→ WHAT THE EXERCISE ASKS: Whenever the word "brown" occurs in a line of the material below, that line is counted. Report only the count.

|---|

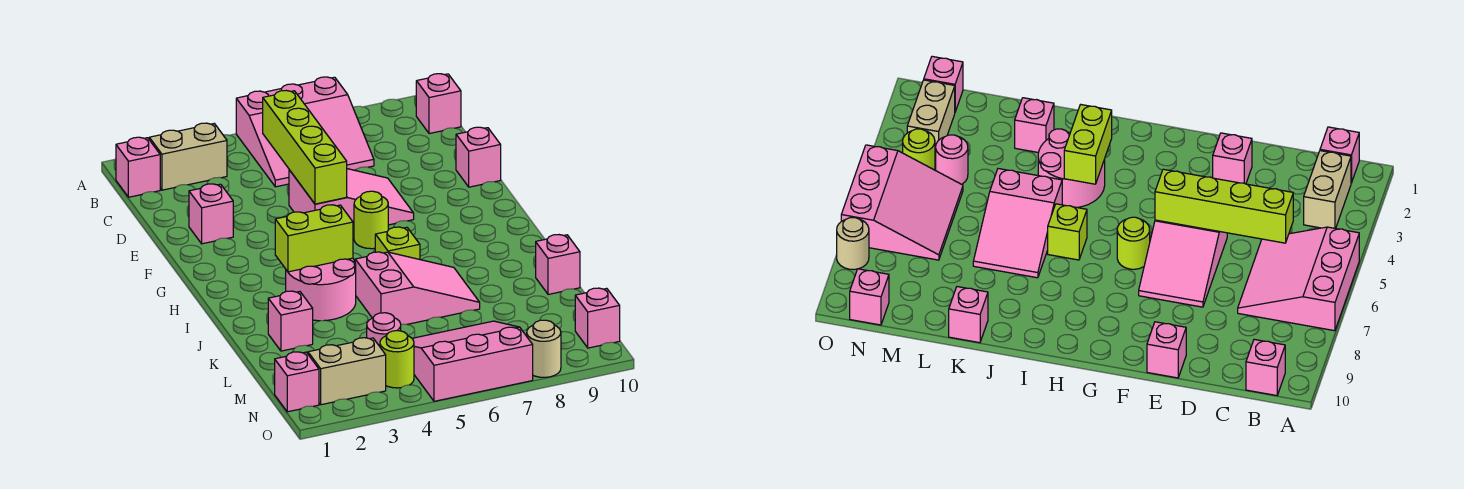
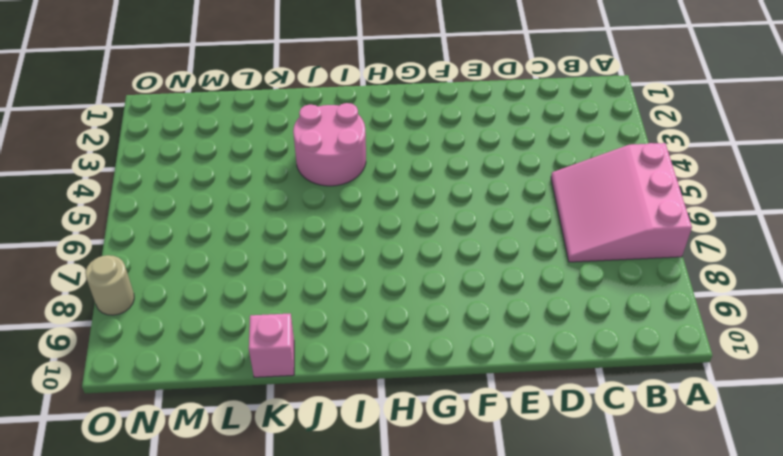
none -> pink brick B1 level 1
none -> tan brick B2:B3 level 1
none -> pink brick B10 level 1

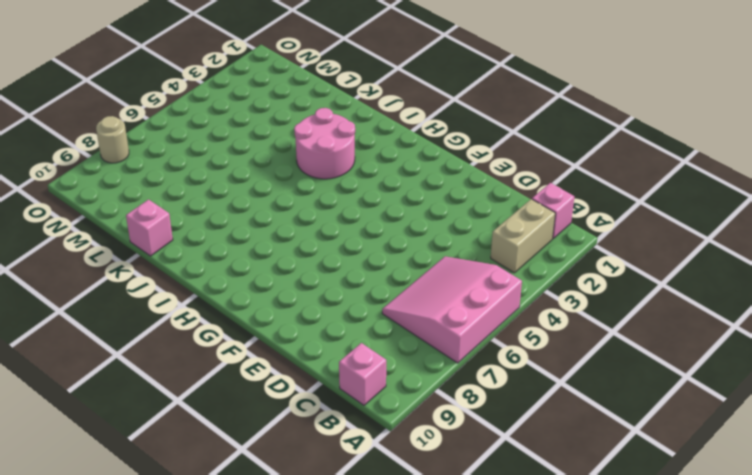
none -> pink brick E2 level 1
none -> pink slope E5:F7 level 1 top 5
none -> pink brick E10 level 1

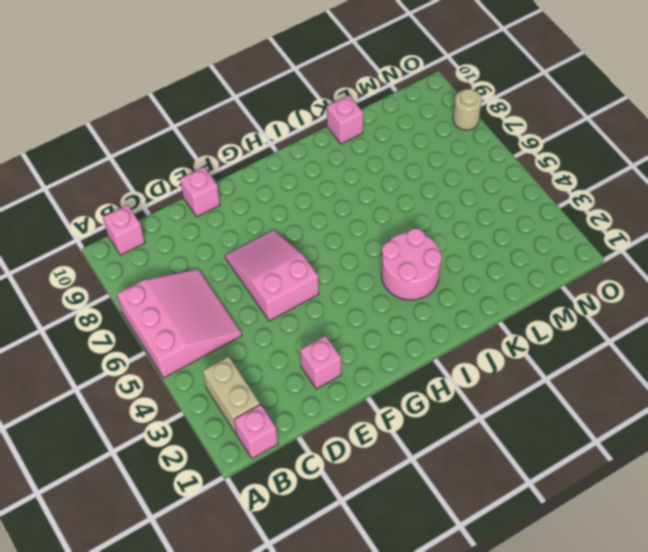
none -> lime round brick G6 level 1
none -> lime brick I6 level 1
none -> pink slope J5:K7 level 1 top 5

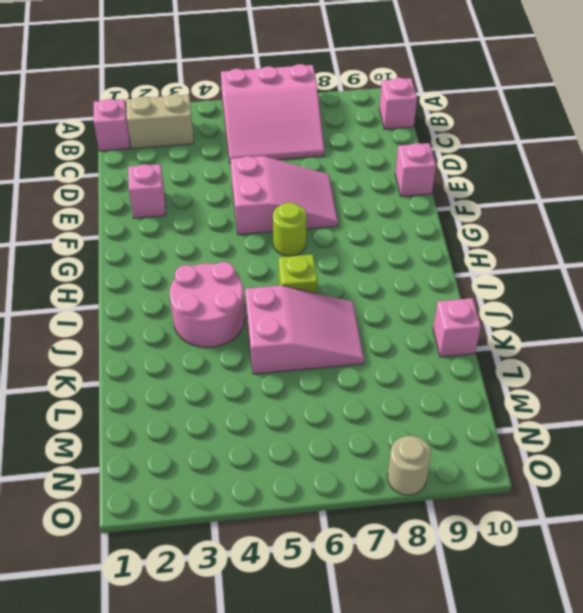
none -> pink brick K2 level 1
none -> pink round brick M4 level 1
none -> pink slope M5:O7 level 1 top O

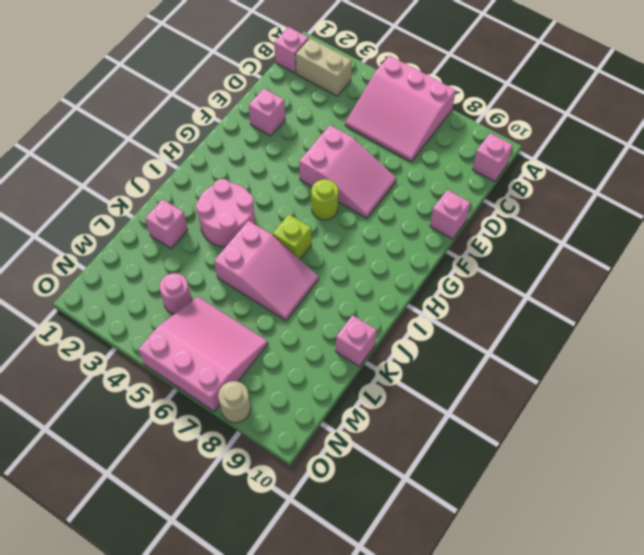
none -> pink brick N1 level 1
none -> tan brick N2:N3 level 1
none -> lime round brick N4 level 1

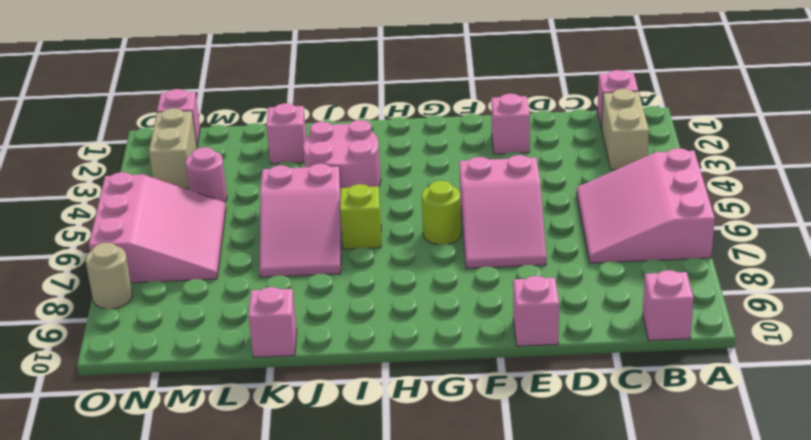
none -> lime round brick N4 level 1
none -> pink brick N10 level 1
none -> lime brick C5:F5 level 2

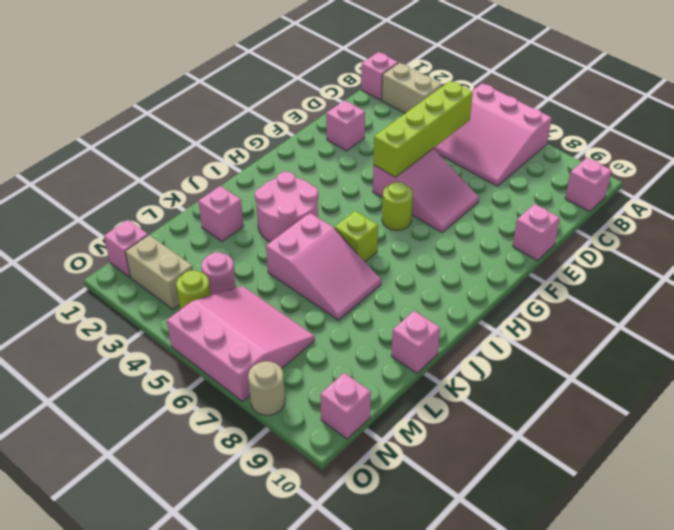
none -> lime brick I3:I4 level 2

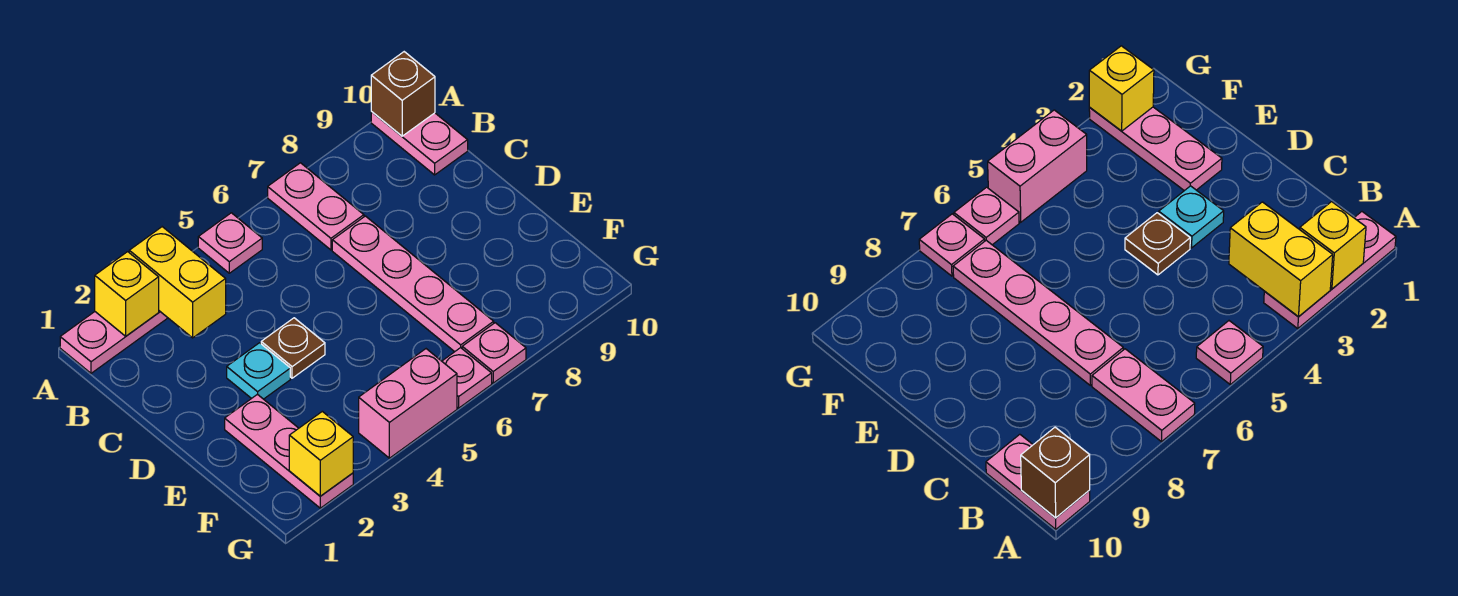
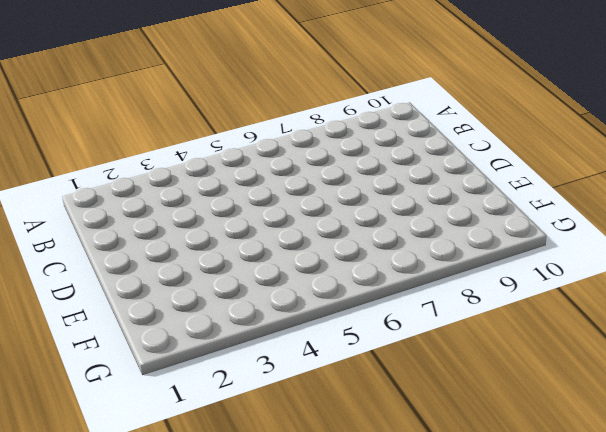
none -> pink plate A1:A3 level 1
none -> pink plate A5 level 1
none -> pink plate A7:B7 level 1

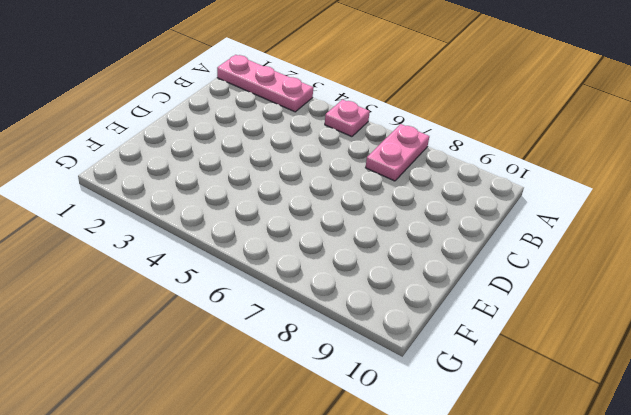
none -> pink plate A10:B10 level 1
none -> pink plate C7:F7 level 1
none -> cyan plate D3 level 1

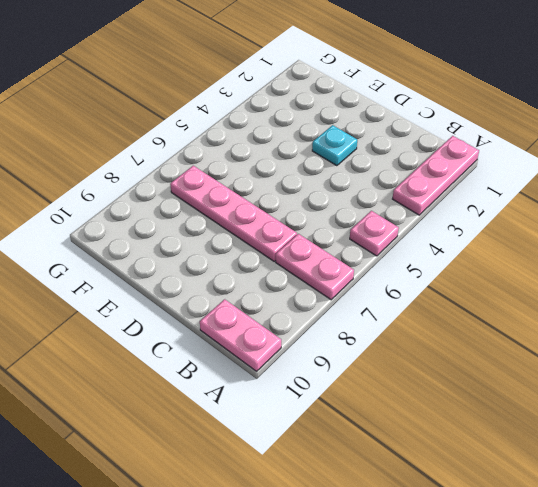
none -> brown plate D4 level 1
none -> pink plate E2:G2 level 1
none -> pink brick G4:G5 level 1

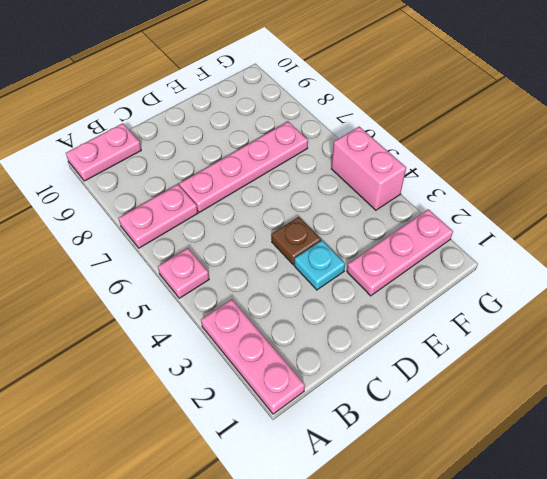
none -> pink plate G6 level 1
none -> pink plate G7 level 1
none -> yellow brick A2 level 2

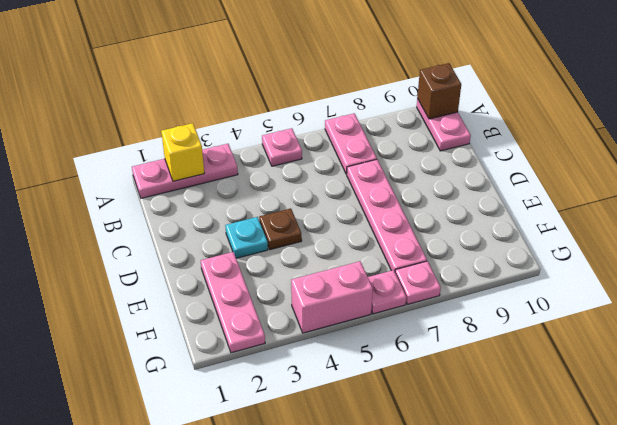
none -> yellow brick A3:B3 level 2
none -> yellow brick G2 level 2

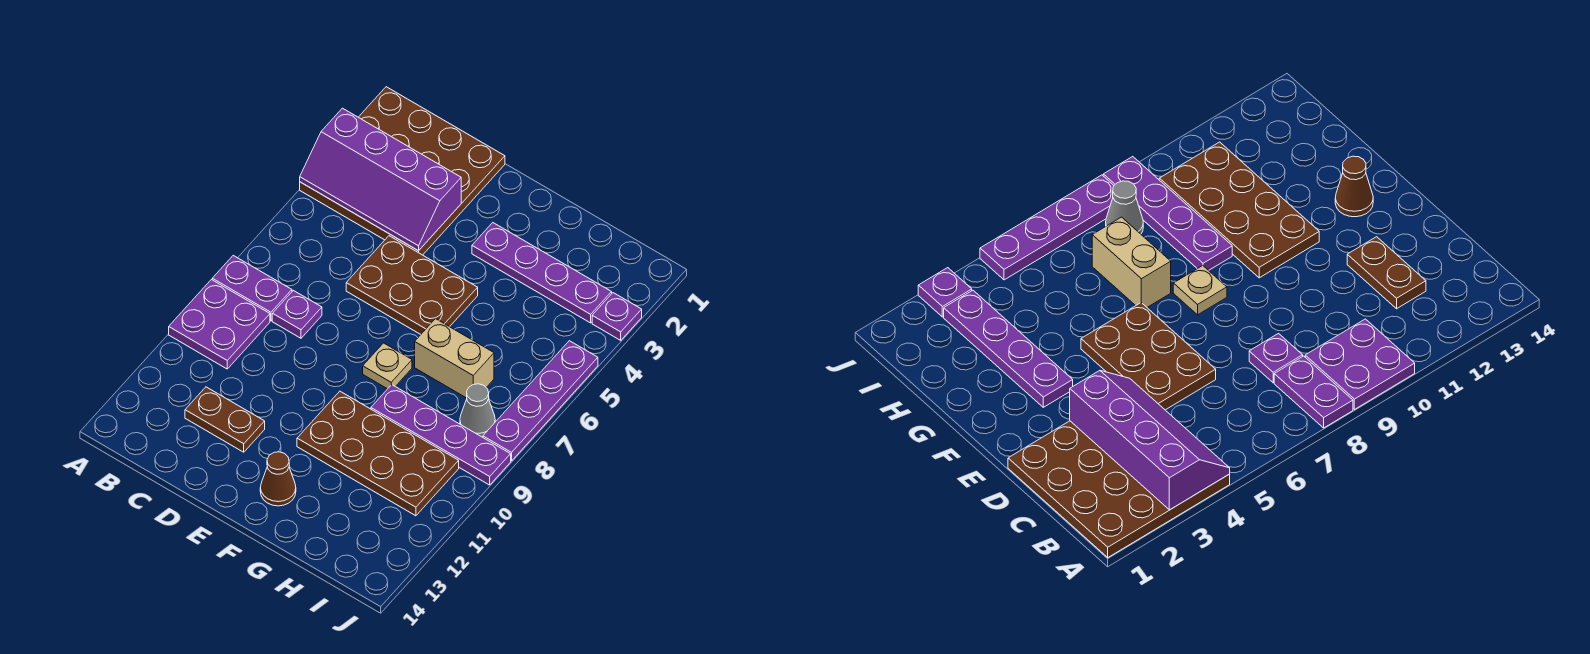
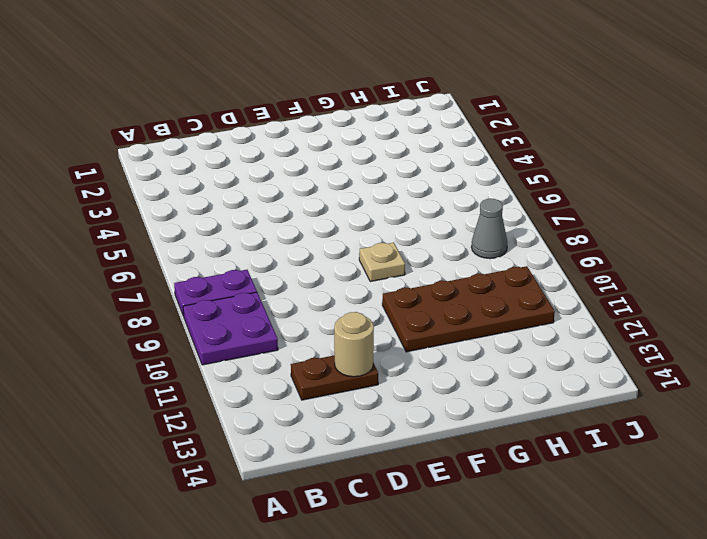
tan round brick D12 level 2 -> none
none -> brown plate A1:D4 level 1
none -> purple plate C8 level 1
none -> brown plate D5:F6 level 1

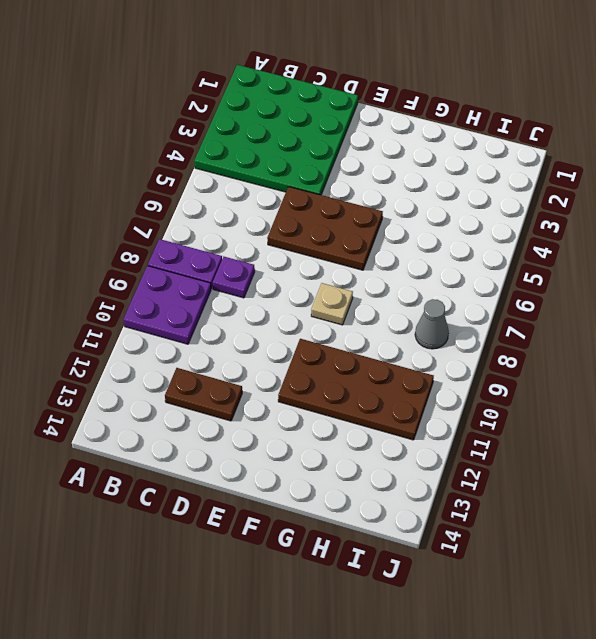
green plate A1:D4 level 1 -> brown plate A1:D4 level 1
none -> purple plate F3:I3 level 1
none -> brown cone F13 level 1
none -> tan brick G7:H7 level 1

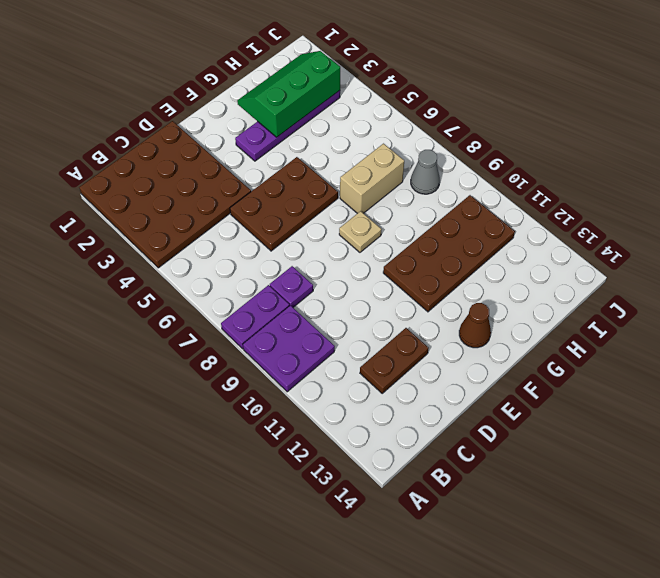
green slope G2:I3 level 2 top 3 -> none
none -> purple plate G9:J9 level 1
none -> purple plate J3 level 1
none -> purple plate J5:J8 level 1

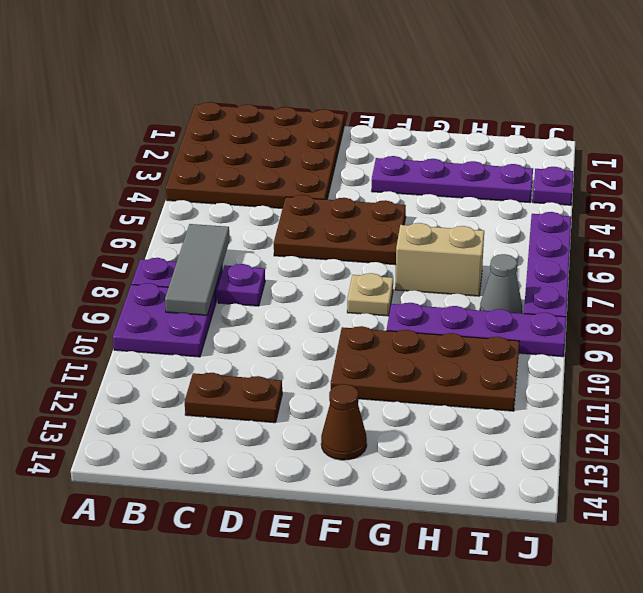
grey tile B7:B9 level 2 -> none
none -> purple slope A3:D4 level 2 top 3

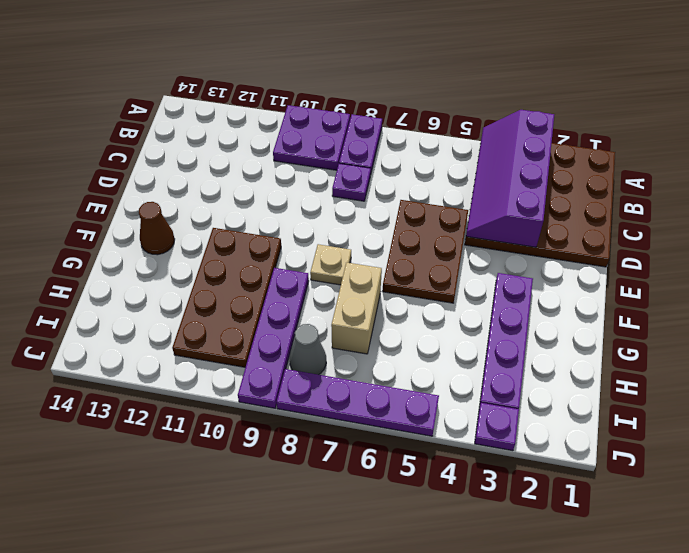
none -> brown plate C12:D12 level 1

|---|

→ RESULT OF THIS TASK: 6